■ Work item ■
Tally how many lines in the data below include "zener", then please reply with only that figure.

----------------------------------------

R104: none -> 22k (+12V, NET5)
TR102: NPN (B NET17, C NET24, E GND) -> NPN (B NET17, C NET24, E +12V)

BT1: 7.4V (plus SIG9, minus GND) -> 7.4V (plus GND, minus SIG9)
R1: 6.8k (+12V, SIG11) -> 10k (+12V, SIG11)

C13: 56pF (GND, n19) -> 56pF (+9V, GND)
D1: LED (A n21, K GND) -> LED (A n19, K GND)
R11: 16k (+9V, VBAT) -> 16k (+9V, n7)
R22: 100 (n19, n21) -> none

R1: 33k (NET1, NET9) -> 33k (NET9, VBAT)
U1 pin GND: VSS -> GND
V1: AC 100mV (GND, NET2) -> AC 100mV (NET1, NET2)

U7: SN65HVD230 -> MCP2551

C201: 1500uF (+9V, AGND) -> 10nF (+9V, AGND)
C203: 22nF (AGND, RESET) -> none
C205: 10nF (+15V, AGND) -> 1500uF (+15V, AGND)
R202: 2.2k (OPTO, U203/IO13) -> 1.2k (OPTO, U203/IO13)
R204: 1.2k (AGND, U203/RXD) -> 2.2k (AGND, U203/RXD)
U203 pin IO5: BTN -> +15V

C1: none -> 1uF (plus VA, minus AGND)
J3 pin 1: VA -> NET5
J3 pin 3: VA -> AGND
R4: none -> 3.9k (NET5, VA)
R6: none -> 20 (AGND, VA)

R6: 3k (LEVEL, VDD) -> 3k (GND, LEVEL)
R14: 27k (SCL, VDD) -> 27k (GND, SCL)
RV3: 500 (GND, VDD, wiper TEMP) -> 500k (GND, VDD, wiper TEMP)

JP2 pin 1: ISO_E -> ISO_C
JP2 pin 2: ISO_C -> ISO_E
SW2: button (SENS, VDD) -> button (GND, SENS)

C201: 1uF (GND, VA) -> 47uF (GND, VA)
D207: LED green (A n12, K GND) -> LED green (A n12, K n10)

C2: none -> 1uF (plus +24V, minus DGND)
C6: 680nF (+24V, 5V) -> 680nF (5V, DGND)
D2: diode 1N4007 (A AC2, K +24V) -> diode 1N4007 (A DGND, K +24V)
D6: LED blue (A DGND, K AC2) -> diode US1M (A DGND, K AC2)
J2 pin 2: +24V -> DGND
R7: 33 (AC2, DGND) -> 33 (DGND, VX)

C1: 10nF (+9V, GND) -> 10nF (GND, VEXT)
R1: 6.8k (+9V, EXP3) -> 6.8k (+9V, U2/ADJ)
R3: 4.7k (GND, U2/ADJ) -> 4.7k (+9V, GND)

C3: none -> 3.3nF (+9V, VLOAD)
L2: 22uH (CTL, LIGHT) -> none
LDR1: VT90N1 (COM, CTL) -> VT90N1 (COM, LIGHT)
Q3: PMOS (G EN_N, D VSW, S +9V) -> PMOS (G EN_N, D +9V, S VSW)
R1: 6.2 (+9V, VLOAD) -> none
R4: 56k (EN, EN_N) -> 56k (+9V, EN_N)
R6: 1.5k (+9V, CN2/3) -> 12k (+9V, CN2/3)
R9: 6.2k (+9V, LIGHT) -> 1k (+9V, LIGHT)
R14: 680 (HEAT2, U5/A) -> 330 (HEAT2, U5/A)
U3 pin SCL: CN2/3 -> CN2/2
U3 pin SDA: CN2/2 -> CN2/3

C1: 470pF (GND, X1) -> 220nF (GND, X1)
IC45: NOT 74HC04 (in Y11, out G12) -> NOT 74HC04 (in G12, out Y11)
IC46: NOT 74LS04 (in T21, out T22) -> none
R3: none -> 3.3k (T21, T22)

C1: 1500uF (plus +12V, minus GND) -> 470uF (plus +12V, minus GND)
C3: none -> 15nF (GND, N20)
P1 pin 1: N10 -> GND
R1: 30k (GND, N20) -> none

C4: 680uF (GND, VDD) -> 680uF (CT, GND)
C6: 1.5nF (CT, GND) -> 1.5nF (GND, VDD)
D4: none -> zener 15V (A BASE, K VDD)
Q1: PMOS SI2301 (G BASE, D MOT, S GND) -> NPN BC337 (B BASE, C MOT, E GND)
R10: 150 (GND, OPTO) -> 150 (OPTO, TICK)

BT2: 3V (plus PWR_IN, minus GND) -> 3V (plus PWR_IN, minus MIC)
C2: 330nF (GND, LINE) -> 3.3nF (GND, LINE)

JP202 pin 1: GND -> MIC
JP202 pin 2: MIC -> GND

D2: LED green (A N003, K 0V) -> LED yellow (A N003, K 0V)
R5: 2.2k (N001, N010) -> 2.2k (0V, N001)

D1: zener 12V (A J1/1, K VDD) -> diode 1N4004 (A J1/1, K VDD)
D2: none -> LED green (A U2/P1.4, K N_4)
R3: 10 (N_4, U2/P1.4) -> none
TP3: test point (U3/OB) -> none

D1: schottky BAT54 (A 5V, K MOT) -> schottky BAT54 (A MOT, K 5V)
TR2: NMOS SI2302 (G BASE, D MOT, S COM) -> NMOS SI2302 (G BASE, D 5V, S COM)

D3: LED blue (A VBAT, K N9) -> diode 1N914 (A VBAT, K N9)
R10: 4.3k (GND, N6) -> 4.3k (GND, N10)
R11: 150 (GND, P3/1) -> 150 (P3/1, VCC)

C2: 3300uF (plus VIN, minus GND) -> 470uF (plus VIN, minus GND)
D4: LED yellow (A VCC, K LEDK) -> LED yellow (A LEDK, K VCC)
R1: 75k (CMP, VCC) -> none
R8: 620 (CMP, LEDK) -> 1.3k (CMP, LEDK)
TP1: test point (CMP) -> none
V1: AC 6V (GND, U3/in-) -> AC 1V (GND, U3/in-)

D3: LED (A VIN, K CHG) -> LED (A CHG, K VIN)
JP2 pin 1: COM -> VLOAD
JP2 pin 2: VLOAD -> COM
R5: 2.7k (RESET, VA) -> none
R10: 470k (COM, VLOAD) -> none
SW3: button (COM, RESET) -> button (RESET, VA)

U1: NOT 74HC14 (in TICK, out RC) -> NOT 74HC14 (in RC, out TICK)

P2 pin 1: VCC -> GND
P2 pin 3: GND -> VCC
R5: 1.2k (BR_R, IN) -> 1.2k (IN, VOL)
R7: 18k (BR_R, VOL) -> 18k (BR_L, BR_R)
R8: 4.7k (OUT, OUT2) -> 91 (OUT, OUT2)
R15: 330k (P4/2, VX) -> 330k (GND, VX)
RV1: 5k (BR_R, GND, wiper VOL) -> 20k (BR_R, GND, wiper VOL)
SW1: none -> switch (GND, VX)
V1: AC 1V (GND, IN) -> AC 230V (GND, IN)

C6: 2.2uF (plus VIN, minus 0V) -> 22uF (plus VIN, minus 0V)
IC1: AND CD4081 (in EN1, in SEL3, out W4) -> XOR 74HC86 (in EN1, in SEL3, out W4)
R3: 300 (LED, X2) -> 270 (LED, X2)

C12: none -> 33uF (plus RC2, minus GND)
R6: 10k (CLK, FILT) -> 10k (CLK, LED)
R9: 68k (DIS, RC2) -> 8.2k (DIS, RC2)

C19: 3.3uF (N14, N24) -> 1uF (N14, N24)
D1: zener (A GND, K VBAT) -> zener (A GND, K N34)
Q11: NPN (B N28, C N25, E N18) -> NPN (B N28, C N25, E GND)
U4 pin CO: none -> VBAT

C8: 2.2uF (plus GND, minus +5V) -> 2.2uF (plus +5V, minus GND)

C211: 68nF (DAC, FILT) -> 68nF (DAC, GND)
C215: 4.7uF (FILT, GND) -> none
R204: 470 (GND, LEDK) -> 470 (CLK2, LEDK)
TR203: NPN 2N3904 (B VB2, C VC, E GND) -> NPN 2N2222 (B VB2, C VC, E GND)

----------------------------------------

■ Exercise output ■
3